Available records:
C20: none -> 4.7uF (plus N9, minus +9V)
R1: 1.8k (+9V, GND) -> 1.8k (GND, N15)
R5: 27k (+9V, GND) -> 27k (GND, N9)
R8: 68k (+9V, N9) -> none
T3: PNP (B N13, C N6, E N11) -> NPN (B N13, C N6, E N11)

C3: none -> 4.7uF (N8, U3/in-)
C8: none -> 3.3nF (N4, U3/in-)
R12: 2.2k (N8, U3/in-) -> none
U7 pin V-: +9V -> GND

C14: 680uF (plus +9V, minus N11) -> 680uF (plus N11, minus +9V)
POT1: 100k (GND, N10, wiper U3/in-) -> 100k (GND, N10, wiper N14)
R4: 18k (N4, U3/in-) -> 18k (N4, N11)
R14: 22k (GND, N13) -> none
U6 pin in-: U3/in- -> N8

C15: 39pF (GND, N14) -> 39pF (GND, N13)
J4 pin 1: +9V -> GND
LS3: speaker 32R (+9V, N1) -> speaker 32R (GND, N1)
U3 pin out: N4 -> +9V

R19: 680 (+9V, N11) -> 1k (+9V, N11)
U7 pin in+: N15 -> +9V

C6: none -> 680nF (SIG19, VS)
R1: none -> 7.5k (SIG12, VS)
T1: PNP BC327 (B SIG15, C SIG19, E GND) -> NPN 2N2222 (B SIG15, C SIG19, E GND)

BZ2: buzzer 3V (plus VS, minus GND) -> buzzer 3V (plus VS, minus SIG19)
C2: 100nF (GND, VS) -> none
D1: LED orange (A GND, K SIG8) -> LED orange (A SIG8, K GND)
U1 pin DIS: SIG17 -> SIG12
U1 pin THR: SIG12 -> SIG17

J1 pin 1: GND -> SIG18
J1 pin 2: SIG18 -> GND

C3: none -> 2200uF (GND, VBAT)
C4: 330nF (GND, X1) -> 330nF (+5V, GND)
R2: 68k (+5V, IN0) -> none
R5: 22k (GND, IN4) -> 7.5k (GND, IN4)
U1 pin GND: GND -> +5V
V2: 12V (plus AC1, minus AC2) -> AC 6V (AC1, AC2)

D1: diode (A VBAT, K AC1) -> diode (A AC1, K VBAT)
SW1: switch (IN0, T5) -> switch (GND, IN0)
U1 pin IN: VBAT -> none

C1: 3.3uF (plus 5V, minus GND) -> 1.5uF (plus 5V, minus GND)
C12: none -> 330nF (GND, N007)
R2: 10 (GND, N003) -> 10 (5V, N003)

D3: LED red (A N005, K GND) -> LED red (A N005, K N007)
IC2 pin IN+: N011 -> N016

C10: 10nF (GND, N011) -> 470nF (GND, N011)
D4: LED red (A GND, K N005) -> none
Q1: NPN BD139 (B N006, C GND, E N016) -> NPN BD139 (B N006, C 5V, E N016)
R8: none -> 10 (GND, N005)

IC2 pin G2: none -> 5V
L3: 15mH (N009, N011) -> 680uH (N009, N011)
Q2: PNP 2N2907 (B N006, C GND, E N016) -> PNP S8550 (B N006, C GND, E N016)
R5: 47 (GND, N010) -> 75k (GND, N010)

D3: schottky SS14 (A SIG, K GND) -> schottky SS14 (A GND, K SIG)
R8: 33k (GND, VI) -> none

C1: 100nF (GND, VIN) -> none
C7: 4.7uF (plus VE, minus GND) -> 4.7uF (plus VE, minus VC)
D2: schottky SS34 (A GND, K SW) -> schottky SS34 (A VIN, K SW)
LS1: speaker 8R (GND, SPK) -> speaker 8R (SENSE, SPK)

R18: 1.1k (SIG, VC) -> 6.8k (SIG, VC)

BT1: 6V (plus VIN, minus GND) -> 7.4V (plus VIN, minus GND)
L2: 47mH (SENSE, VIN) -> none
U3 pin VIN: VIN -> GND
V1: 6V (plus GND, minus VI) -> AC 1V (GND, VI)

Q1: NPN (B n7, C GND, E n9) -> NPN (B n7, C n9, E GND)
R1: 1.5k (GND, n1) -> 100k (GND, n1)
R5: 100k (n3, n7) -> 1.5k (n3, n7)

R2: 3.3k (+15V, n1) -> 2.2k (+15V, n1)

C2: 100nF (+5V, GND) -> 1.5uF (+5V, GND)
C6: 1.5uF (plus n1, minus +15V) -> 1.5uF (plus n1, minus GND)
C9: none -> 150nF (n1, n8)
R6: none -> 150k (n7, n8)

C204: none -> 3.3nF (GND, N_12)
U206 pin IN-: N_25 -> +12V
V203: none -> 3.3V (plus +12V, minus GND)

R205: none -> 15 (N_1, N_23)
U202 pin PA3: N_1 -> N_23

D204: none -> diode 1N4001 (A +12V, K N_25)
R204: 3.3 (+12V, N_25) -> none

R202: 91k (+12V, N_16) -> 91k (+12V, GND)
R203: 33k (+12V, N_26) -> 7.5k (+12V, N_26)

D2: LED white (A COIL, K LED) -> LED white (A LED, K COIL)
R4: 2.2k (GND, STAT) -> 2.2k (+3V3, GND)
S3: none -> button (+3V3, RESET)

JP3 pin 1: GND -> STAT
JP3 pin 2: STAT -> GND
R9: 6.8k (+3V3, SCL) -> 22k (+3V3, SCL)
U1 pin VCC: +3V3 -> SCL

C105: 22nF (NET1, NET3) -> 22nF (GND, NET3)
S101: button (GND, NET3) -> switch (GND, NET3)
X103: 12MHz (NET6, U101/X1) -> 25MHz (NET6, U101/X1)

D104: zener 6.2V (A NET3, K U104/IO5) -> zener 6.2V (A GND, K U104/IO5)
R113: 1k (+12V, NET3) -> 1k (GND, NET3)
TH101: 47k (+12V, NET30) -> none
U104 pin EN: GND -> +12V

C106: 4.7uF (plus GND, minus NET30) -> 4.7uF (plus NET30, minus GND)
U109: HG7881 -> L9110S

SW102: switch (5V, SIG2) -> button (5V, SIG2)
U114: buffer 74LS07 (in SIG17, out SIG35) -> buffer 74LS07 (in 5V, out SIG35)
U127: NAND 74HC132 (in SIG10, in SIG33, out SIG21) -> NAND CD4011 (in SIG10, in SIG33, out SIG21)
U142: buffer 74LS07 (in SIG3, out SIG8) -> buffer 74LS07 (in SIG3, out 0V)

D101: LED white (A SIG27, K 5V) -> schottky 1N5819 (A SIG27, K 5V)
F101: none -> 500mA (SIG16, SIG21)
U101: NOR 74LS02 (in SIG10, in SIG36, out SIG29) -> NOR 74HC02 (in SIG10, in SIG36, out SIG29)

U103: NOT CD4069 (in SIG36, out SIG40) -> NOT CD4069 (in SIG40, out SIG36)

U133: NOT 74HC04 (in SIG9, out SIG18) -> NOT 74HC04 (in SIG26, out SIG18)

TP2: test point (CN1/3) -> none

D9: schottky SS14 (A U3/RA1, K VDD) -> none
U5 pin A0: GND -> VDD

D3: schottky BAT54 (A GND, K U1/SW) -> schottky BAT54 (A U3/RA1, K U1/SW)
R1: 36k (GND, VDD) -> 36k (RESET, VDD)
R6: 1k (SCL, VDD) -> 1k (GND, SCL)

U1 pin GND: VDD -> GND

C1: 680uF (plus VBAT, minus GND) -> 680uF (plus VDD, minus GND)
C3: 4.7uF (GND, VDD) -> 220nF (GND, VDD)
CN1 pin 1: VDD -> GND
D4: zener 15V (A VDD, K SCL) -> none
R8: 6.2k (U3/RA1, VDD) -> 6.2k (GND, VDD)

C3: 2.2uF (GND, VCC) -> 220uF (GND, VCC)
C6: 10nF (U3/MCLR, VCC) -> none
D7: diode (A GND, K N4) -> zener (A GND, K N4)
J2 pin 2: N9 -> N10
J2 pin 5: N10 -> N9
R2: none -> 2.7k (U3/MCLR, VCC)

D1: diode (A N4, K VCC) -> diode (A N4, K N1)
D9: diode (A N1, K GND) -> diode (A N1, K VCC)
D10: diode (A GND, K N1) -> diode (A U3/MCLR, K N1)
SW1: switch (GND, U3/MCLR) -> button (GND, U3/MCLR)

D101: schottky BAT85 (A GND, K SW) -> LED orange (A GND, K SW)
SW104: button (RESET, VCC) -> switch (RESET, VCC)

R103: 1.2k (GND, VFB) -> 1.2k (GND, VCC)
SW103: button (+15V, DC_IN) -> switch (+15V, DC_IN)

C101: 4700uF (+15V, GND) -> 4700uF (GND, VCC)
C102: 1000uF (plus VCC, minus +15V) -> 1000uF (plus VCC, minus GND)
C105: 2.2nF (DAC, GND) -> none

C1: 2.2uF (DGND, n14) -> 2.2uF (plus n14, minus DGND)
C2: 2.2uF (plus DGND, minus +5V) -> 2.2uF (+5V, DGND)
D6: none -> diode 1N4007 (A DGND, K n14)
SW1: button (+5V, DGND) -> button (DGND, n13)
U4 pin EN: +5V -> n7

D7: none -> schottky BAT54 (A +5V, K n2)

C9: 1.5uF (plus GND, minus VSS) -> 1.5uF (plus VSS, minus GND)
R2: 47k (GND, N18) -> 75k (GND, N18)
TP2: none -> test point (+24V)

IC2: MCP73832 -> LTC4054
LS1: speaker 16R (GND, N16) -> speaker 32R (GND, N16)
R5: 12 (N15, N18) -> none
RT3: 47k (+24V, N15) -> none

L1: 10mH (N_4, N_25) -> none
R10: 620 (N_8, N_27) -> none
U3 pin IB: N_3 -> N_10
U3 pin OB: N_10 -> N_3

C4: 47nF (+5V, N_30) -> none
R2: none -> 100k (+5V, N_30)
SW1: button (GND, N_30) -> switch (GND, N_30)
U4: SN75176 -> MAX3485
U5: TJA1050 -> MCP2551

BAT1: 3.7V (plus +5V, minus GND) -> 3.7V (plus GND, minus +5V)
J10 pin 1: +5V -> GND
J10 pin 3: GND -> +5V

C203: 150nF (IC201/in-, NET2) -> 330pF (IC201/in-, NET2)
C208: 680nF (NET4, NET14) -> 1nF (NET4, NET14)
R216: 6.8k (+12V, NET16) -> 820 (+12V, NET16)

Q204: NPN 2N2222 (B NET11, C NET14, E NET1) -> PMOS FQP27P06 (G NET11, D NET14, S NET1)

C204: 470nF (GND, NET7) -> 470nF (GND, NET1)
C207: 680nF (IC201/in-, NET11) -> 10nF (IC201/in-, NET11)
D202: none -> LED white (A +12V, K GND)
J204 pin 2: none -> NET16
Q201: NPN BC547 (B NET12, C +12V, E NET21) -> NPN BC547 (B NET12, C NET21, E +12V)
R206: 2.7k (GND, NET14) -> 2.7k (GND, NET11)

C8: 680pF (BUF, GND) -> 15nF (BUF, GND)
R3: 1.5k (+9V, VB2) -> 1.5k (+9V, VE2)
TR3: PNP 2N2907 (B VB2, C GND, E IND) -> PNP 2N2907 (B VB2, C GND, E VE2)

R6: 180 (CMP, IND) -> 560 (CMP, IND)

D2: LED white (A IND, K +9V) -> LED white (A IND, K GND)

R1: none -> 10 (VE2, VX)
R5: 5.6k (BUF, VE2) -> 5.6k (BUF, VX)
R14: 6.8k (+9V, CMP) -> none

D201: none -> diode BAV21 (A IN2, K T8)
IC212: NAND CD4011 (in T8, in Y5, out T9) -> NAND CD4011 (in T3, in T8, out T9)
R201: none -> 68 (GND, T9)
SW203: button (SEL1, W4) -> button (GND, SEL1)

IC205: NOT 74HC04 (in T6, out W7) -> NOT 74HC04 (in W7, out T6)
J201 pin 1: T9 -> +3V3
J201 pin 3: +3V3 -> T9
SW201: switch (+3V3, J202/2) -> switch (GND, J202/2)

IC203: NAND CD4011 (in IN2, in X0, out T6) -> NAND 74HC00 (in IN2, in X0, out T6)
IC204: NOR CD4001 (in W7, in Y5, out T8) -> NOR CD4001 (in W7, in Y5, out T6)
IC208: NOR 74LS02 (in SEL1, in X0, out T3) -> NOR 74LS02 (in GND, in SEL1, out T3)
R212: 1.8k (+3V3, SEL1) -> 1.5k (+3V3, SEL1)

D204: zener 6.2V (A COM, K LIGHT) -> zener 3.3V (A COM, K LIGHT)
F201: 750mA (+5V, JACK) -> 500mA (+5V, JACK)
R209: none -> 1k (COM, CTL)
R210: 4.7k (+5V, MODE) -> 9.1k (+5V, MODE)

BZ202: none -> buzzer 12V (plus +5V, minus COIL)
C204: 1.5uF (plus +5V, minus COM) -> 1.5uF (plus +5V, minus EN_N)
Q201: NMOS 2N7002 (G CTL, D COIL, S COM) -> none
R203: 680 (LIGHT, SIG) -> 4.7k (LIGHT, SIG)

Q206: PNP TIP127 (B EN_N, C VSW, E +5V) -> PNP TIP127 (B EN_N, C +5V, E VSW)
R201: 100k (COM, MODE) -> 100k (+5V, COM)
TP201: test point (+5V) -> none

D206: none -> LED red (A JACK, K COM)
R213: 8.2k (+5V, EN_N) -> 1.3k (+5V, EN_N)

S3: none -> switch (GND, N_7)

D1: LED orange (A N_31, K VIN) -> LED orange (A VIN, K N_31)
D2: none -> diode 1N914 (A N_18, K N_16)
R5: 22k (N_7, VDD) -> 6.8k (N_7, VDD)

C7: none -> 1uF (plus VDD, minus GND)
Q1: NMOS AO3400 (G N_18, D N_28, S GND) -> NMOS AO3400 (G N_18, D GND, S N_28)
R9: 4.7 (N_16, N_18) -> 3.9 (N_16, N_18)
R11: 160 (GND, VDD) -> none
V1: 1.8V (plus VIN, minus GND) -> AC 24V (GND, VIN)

What needs to be done:
Reproduce only the lines above, starting at the line with "J1 pin 2: SIG18 -> GND" and ending at the line with "R203: 33k (+12V, N_26) -> 7.5k (+12V, N_26)", exactly as written.

Exercise result:
J1 pin 2: SIG18 -> GND

C3: none -> 2200uF (GND, VBAT)
C4: 330nF (GND, X1) -> 330nF (+5V, GND)
R2: 68k (+5V, IN0) -> none
R5: 22k (GND, IN4) -> 7.5k (GND, IN4)
U1 pin GND: GND -> +5V
V2: 12V (plus AC1, minus AC2) -> AC 6V (AC1, AC2)

D1: diode (A VBAT, K AC1) -> diode (A AC1, K VBAT)
SW1: switch (IN0, T5) -> switch (GND, IN0)
U1 pin IN: VBAT -> none

C1: 3.3uF (plus 5V, minus GND) -> 1.5uF (plus 5V, minus GND)
C12: none -> 330nF (GND, N007)
R2: 10 (GND, N003) -> 10 (5V, N003)

D3: LED red (A N005, K GND) -> LED red (A N005, K N007)
IC2 pin IN+: N011 -> N016

C10: 10nF (GND, N011) -> 470nF (GND, N011)
D4: LED red (A GND, K N005) -> none
Q1: NPN BD139 (B N006, C GND, E N016) -> NPN BD139 (B N006, C 5V, E N016)
R8: none -> 10 (GND, N005)

IC2 pin G2: none -> 5V
L3: 15mH (N009, N011) -> 680uH (N009, N011)
Q2: PNP 2N2907 (B N006, C GND, E N016) -> PNP S8550 (B N006, C GND, E N016)
R5: 47 (GND, N010) -> 75k (GND, N010)

D3: schottky SS14 (A SIG, K GND) -> schottky SS14 (A GND, K SIG)
R8: 33k (GND, VI) -> none

C1: 100nF (GND, VIN) -> none
C7: 4.7uF (plus VE, minus GND) -> 4.7uF (plus VE, minus VC)
D2: schottky SS34 (A GND, K SW) -> schottky SS34 (A VIN, K SW)
LS1: speaker 8R (GND, SPK) -> speaker 8R (SENSE, SPK)

R18: 1.1k (SIG, VC) -> 6.8k (SIG, VC)

BT1: 6V (plus VIN, minus GND) -> 7.4V (plus VIN, minus GND)
L2: 47mH (SENSE, VIN) -> none
U3 pin VIN: VIN -> GND
V1: 6V (plus GND, minus VI) -> AC 1V (GND, VI)

Q1: NPN (B n7, C GND, E n9) -> NPN (B n7, C n9, E GND)
R1: 1.5k (GND, n1) -> 100k (GND, n1)
R5: 100k (n3, n7) -> 1.5k (n3, n7)

R2: 3.3k (+15V, n1) -> 2.2k (+15V, n1)

C2: 100nF (+5V, GND) -> 1.5uF (+5V, GND)
C6: 1.5uF (plus n1, minus +15V) -> 1.5uF (plus n1, minus GND)
C9: none -> 150nF (n1, n8)
R6: none -> 150k (n7, n8)

C204: none -> 3.3nF (GND, N_12)
U206 pin IN-: N_25 -> +12V
V203: none -> 3.3V (plus +12V, minus GND)

R205: none -> 15 (N_1, N_23)
U202 pin PA3: N_1 -> N_23

D204: none -> diode 1N4001 (A +12V, K N_25)
R204: 3.3 (+12V, N_25) -> none

R202: 91k (+12V, N_16) -> 91k (+12V, GND)
R203: 33k (+12V, N_26) -> 7.5k (+12V, N_26)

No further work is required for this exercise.